Exercise details: Would you repeat the listing below exactly, with no pictures in it?

□ □ □

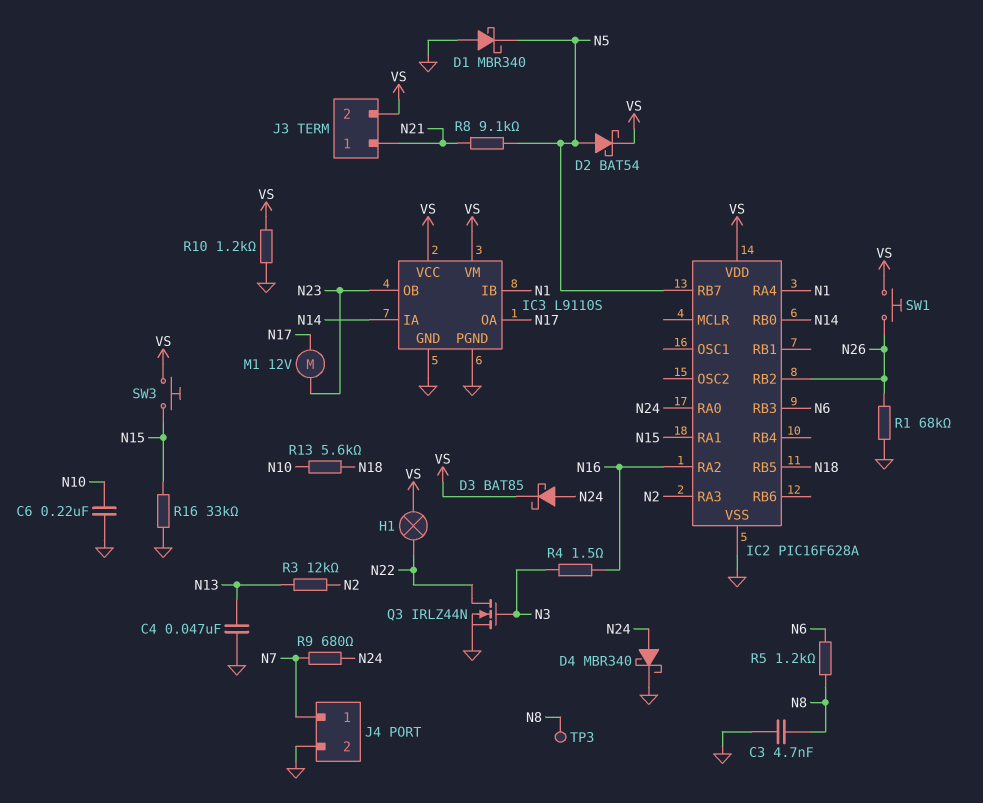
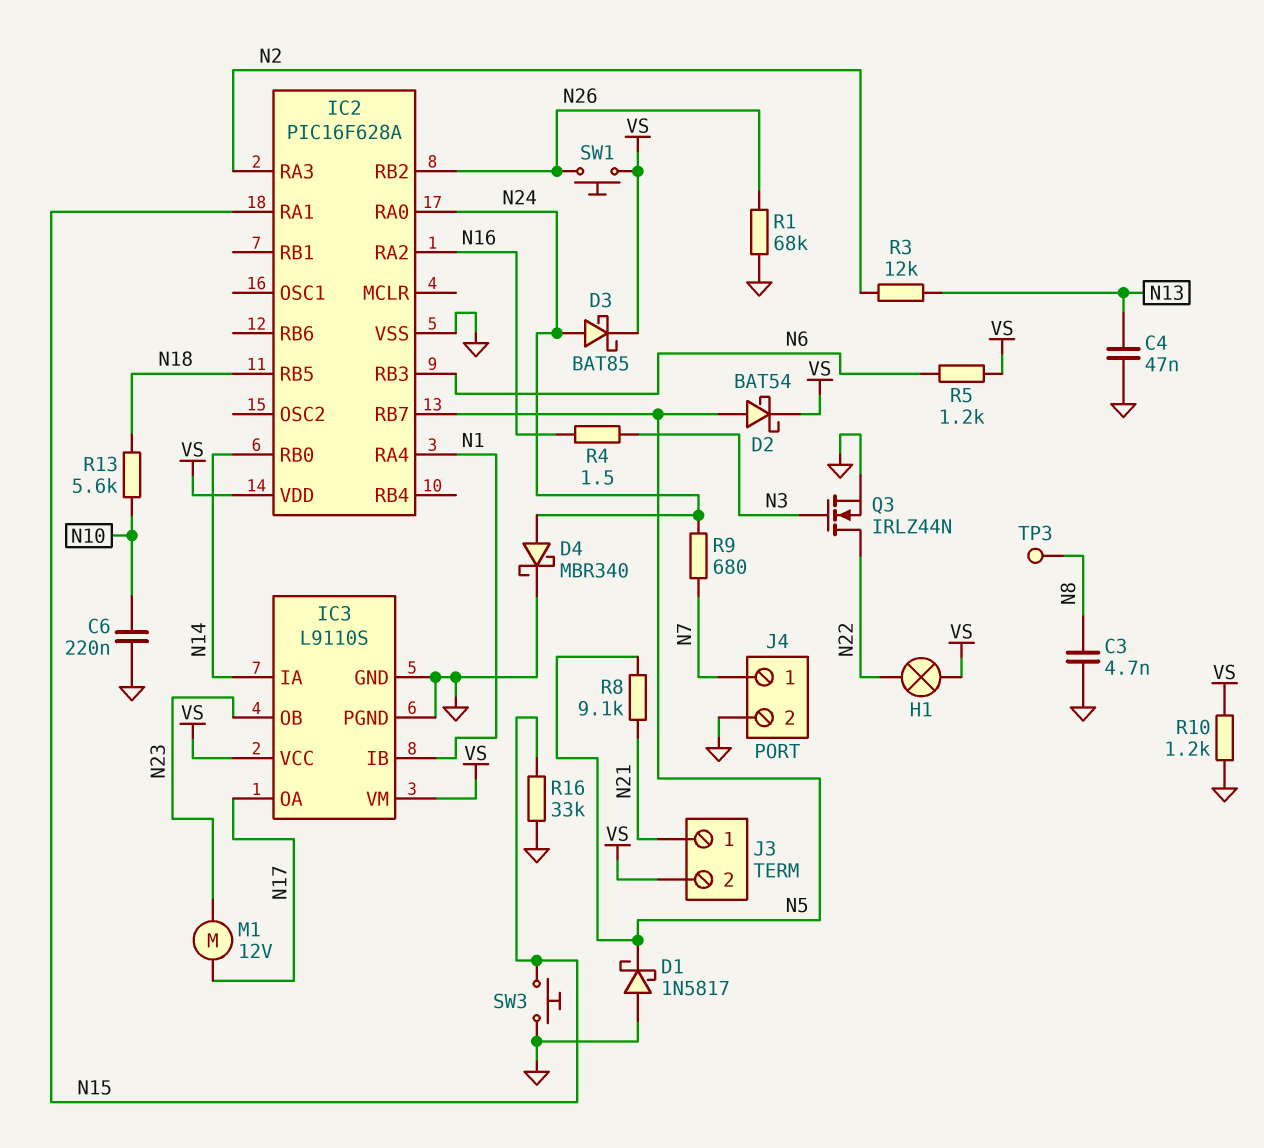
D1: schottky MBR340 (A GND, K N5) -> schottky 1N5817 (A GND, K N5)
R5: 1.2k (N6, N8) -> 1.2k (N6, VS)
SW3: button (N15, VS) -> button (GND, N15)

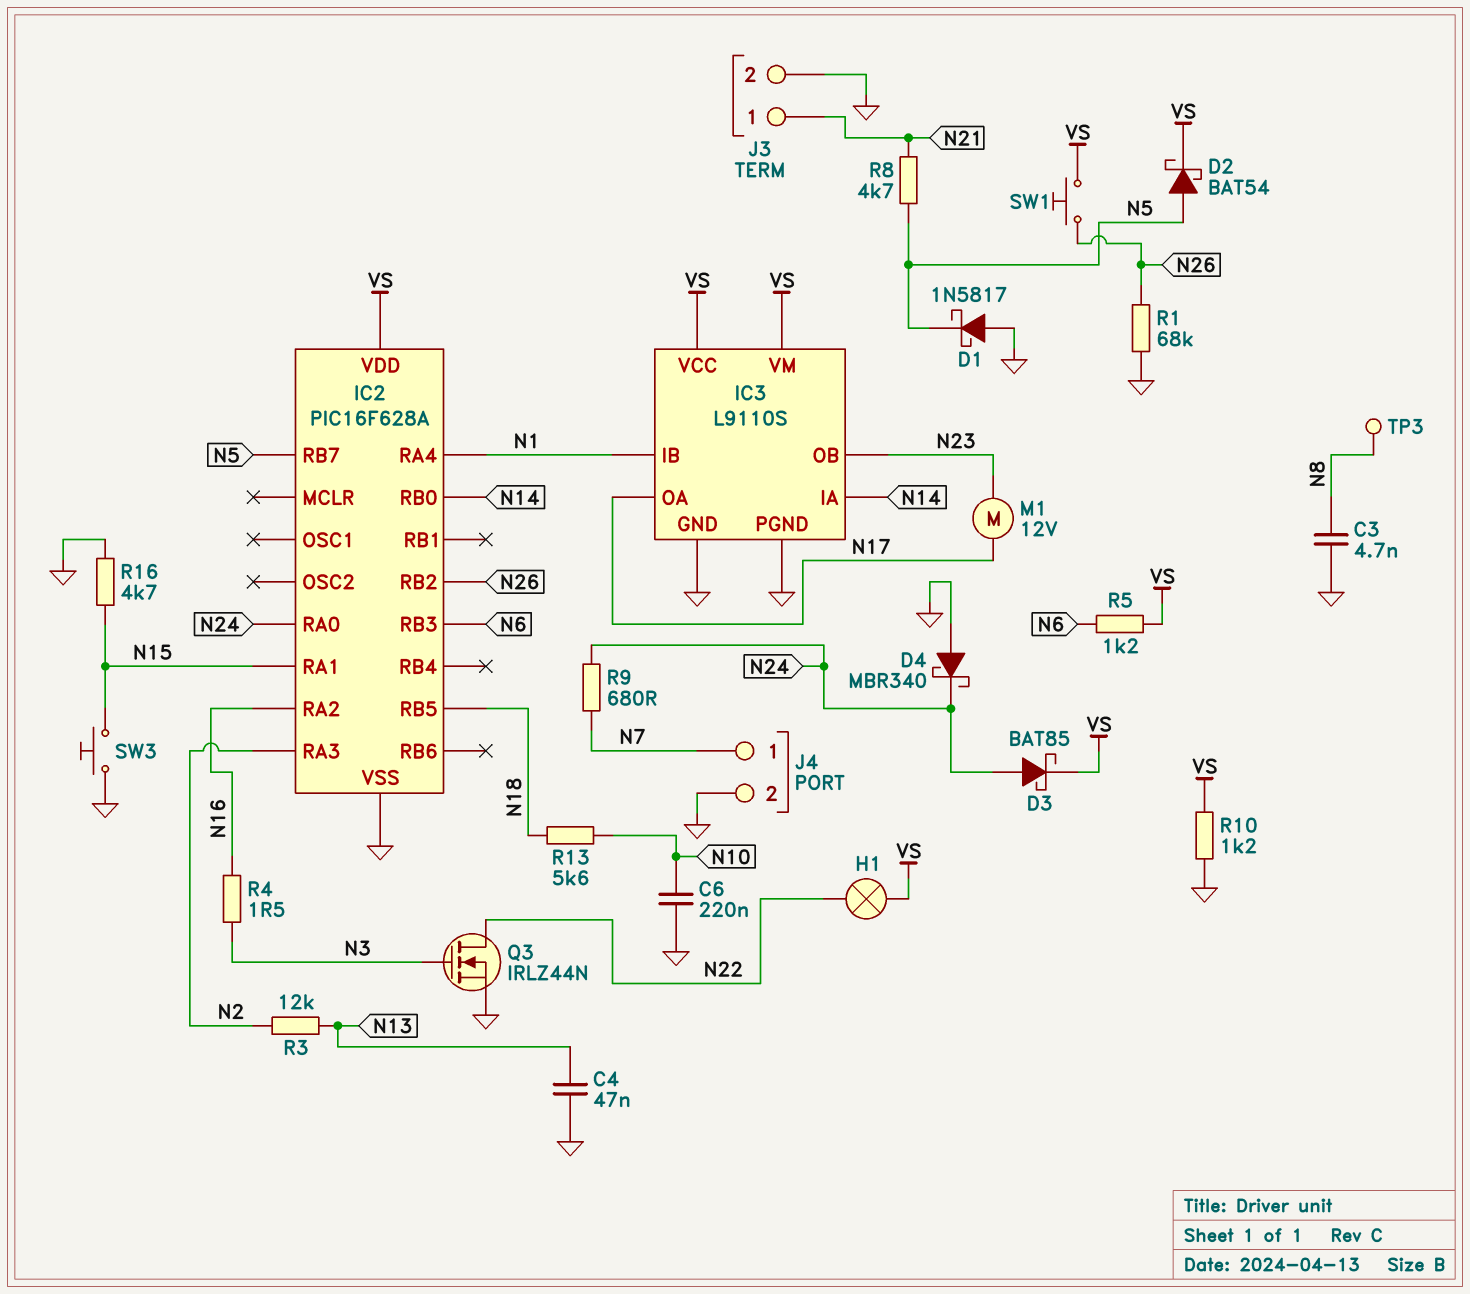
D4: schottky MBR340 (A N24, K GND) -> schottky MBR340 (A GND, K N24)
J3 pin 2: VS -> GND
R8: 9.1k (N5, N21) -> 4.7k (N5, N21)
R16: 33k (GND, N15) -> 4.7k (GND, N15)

□ □ □

Reply:
D1: schottky MBR340 (A GND, K N5) -> schottky 1N5817 (A GND, K N5)
R5: 1.2k (N6, N8) -> 1.2k (N6, VS)
SW3: button (N15, VS) -> button (GND, N15)

D4: schottky MBR340 (A N24, K GND) -> schottky MBR340 (A GND, K N24)
J3 pin 2: VS -> GND
R8: 9.1k (N5, N21) -> 4.7k (N5, N21)
R16: 33k (GND, N15) -> 4.7k (GND, N15)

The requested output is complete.